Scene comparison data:

------------------------------

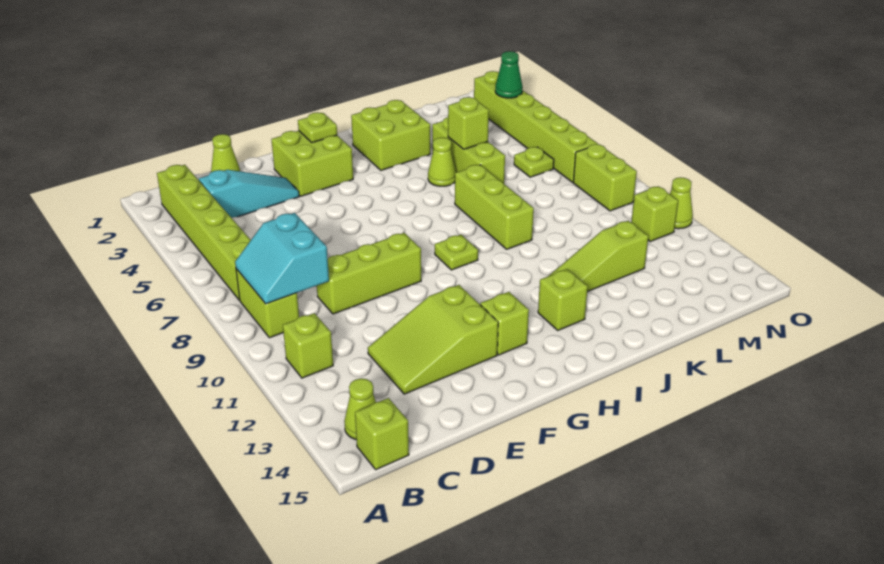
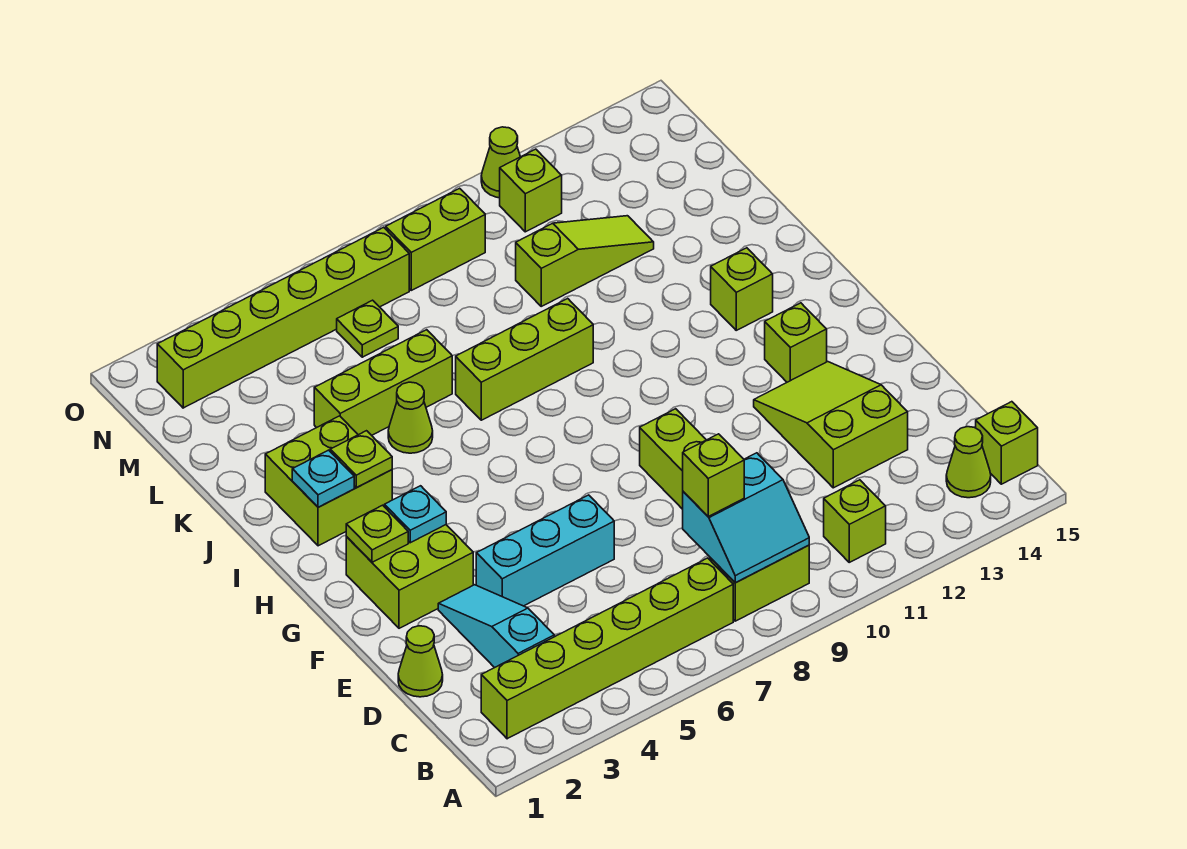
lime 2x3 slope [368,285,498,394] -> lime 2x3 slope turned to [754,362,908,488]
none -> cyan 1x3 brick [476,495,614,606]
none -> cyan 1x1 plate [384,486,446,543]
lime 1x1 plate [435,235,478,270] -> lime 1x1 plate moved to [330,431,392,488]
none -> cyan 1x1 plate [292,450,354,507]
lime 1x3 slope [549,221,648,292] -> lime 1x3 slope turned to [516,216,654,306]
lime 1x1 brick [448,97,489,149] -> lime 1x1 brick moved to [683,434,744,516]
green 1x1 cone [495,51,523,98] -> none

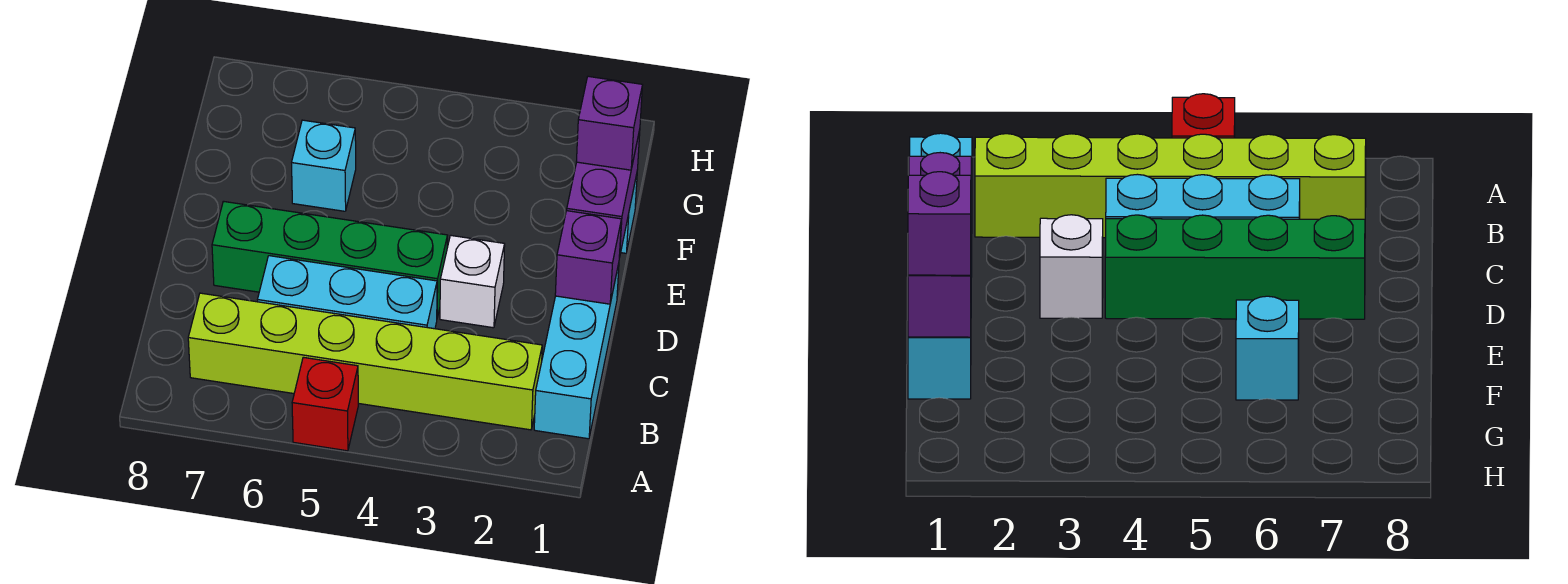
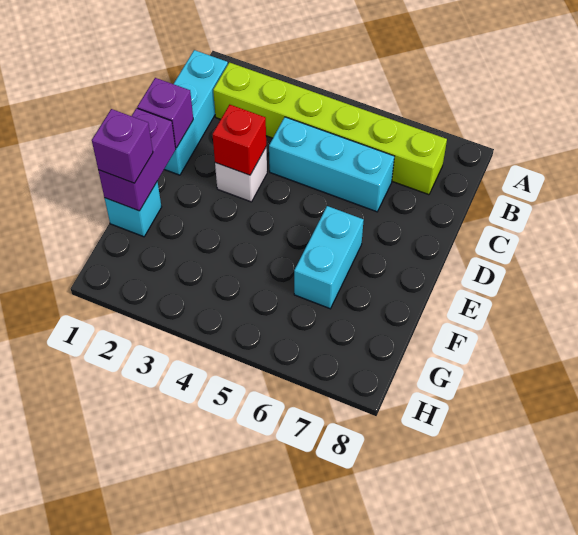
red 1x1 brick [292,357,358,451] -> red 1x1 brick moved to [212,105,266,175]
green 1x4 brick [212,201,448,317] -> none
cyan 1x1 brick [292,120,356,211] -> cyan 1x2 brick [294,206,364,309]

------------------------------

**TASK BRIEF**
Go back to the entries above and restate word for word every line from the first through the one that contains "none -> cyan 1x1 plate [292,450,354,507]", leaving the pictures behind.

**SOLUTION FOR THIS TASK**
lime 2x3 slope [368,285,498,394] -> lime 2x3 slope turned to [754,362,908,488]
none -> cyan 1x3 brick [476,495,614,606]
none -> cyan 1x1 plate [384,486,446,543]
lime 1x1 plate [435,235,478,270] -> lime 1x1 plate moved to [330,431,392,488]
none -> cyan 1x1 plate [292,450,354,507]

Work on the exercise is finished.